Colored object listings

- Opening Delimiter -

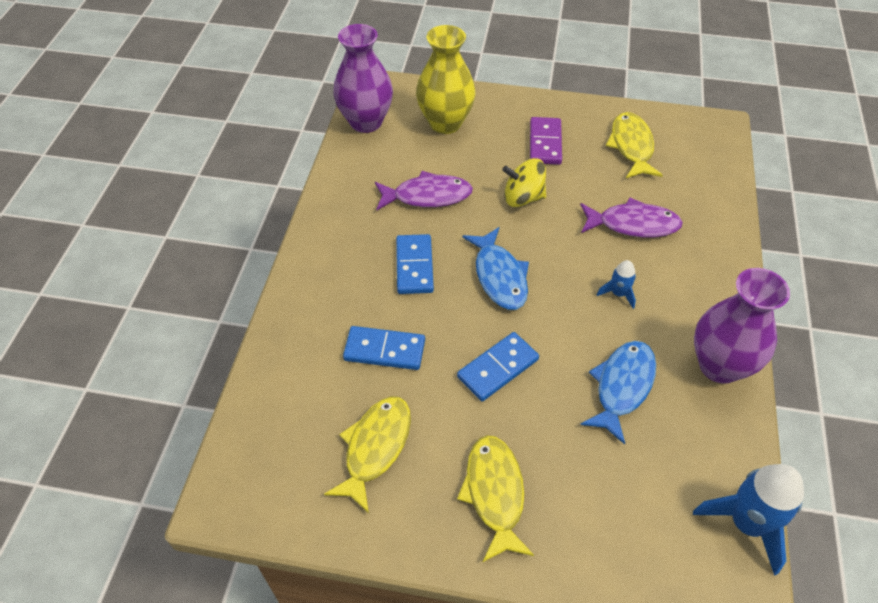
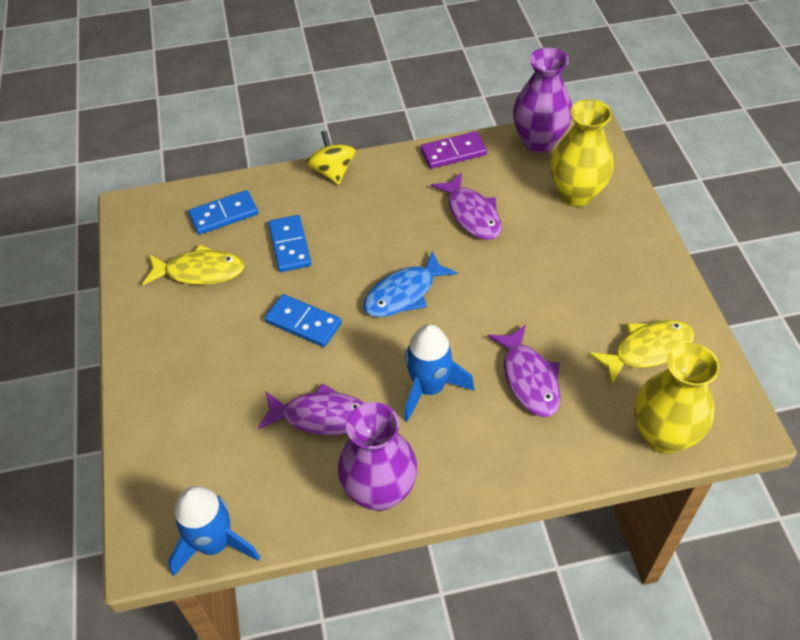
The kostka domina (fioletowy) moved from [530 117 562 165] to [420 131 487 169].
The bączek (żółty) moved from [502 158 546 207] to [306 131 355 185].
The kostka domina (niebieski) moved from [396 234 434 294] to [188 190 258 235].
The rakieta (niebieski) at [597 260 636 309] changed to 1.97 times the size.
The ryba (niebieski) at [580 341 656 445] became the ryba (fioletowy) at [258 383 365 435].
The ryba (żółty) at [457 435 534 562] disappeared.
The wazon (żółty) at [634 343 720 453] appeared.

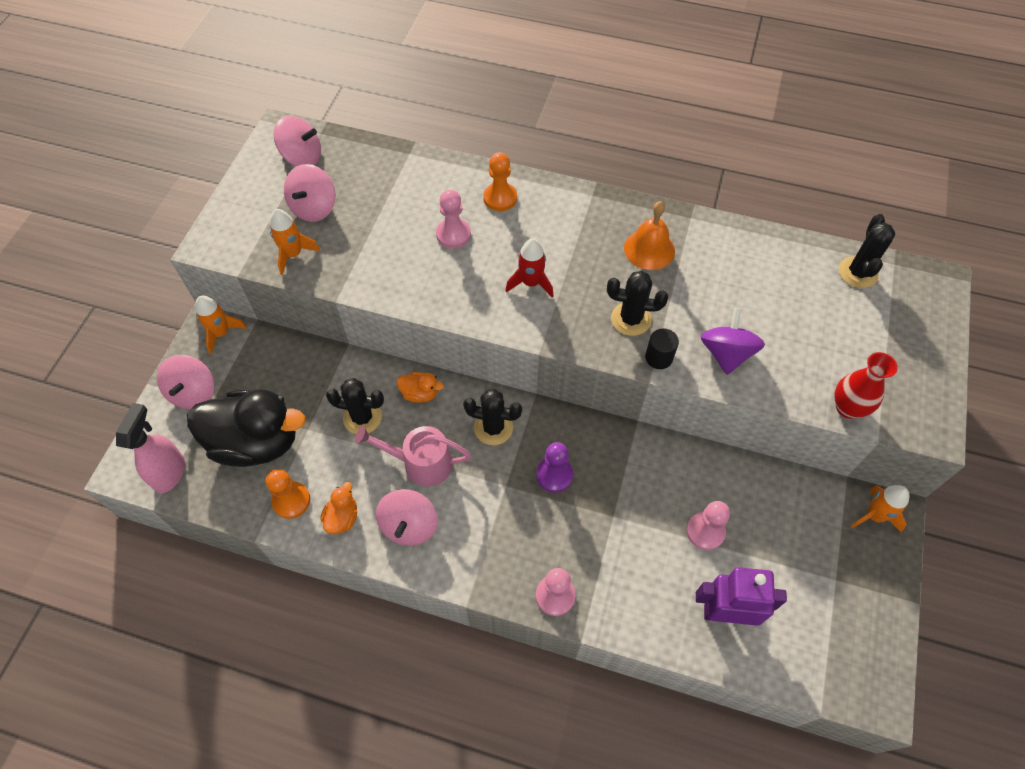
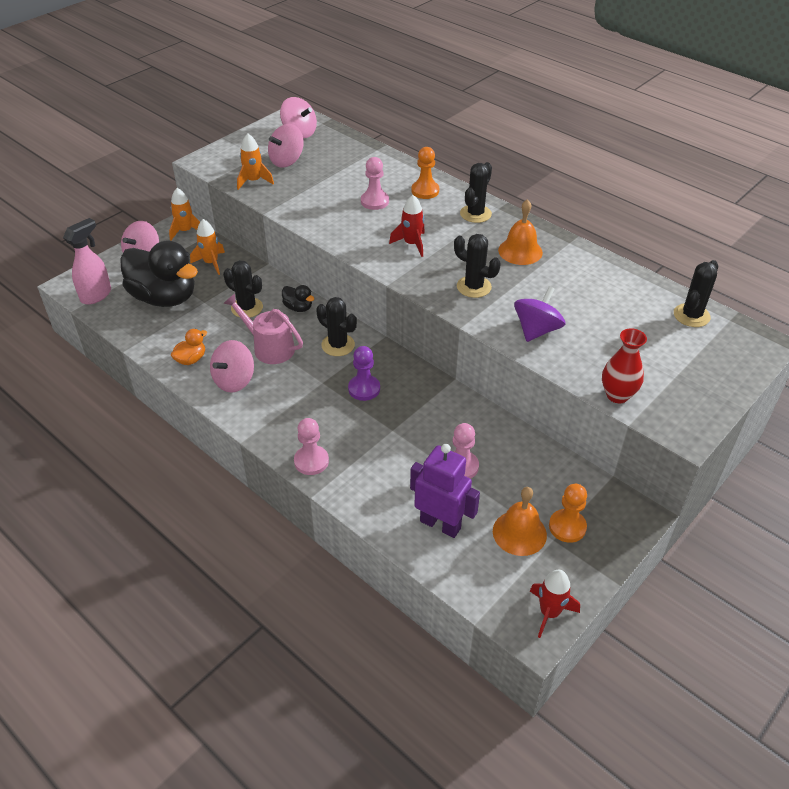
The walec (czarny) at [645 328 679 369] disappeared.
The kaczka (pomarańczowy) at [397 372 444 403] became the kaczka (czarny) at [282 285 314 312].
The pionek (pomarańczowy) moved from [266 469 310 519] to [549 484 587 543].
The rakieta (pomarańczowy) moved from [850 485 909 532] to [190 219 225 275].
The kaktus (czarny) at [460 162 492 223] appeared.
The dzwonek (pomarańczowy) at [493 487 547 556] appeared.
The rakieta (czerwony) at [530 570 580 638] appeared.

- Closing Delimiter -

Assignment -
Each entry above should be copied word for word, with the images omitted.

Task solution -
The kostka domina (fioletowy) moved from [530 117 562 165] to [420 131 487 169].
The bączek (żółty) moved from [502 158 546 207] to [306 131 355 185].
The kostka domina (niebieski) moved from [396 234 434 294] to [188 190 258 235].
The rakieta (niebieski) at [597 260 636 309] changed to 1.97 times the size.
The ryba (niebieski) at [580 341 656 445] became the ryba (fioletowy) at [258 383 365 435].
The ryba (żółty) at [457 435 534 562] disappeared.
The wazon (żółty) at [634 343 720 453] appeared.

The walec (czarny) at [645 328 679 369] disappeared.
The kaczka (pomarańczowy) at [397 372 444 403] became the kaczka (czarny) at [282 285 314 312].
The pionek (pomarańczowy) moved from [266 469 310 519] to [549 484 587 543].
The rakieta (pomarańczowy) moved from [850 485 909 532] to [190 219 225 275].
The kaktus (czarny) at [460 162 492 223] appeared.
The dzwonek (pomarańczowy) at [493 487 547 556] appeared.
The rakieta (czerwony) at [530 570 580 638] appeared.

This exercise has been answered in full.